━━ Records to use

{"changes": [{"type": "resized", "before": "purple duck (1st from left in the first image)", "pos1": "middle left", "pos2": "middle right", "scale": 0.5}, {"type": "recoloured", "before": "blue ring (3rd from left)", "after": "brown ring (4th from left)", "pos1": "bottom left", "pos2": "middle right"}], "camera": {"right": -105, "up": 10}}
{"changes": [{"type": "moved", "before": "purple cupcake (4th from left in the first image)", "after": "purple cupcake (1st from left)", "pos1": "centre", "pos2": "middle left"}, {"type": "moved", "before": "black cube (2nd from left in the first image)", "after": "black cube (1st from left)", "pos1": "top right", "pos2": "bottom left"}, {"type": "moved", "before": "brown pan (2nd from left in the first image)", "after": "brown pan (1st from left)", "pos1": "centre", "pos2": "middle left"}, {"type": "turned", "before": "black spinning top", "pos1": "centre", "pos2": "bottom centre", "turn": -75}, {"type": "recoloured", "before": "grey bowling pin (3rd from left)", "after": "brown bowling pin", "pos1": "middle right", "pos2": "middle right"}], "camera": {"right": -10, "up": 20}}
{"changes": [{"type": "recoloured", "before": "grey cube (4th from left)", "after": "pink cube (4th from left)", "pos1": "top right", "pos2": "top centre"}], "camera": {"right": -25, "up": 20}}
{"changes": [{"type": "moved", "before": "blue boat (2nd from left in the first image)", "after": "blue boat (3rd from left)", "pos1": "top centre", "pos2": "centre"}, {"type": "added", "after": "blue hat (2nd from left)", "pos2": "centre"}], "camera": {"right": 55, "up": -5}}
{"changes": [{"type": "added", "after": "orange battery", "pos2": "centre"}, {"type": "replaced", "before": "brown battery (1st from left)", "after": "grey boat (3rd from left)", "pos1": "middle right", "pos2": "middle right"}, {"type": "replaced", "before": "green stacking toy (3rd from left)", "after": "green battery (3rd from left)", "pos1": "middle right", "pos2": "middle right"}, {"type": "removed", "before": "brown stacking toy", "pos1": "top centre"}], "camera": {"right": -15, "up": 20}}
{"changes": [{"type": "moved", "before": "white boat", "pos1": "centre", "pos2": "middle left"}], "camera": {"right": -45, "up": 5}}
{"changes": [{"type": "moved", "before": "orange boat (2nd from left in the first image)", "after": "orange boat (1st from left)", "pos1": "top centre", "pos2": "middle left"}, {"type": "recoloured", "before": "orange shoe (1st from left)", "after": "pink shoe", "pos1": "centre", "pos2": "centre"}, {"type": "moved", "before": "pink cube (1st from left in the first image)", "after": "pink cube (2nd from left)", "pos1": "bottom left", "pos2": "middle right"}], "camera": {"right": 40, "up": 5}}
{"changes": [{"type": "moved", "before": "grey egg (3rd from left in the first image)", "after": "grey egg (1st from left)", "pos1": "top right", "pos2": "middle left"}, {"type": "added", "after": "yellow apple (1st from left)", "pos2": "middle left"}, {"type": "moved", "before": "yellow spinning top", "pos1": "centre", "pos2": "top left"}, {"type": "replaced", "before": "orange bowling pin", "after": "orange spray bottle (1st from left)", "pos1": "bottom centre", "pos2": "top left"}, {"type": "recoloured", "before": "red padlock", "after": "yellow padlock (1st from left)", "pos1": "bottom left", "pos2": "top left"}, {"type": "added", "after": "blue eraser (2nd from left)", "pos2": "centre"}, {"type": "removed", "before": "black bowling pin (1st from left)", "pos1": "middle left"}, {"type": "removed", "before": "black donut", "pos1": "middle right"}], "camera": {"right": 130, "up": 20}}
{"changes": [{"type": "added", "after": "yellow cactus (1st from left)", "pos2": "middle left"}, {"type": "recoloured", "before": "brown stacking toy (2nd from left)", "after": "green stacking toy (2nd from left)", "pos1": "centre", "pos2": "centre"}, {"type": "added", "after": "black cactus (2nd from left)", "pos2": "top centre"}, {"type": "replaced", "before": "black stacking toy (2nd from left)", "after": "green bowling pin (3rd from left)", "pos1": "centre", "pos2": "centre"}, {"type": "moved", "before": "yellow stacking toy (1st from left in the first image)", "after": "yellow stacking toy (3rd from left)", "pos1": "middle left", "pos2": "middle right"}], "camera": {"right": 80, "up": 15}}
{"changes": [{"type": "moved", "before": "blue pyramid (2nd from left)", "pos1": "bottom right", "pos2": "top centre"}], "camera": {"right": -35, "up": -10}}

━━━━

What you will do: Using the records above, pull out each line where the word "removed" occurs.

Written response:
{"changes": [{"type": "added", "after": "orange battery", "pos2": "centre"}, {"type": "replaced", "before": "brown battery (1st from left)", "after": "grey boat (3rd from left)", "pos1": "middle right", "pos2": "middle right"}, {"type": "replaced", "before": "green stacking toy (3rd from left)", "after": "green battery (3rd from left)", "pos1": "middle right", "pos2": "middle right"}, {"type": "removed", "before": "brown stacking toy", "pos1": "top centre"}], "camera": {"right": -15, "up": 20}}
{"changes": [{"type": "moved", "before": "grey egg (3rd from left in the first image)", "after": "grey egg (1st from left)", "pos1": "top right", "pos2": "middle left"}, {"type": "added", "after": "yellow apple (1st from left)", "pos2": "middle left"}, {"type": "moved", "before": "yellow spinning top", "pos1": "centre", "pos2": "top left"}, {"type": "replaced", "before": "orange bowling pin", "after": "orange spray bottle (1st from left)", "pos1": "bottom centre", "pos2": "top left"}, {"type": "recoloured", "before": "red padlock", "after": "yellow padlock (1st from left)", "pos1": "bottom left", "pos2": "top left"}, {"type": "added", "after": "blue eraser (2nd from left)", "pos2": "centre"}, {"type": "removed", "before": "black bowling pin (1st from left)", "pos1": "middle left"}, {"type": "removed", "before": "black donut", "pos1": "middle right"}], "camera": {"right": 130, "up": 20}}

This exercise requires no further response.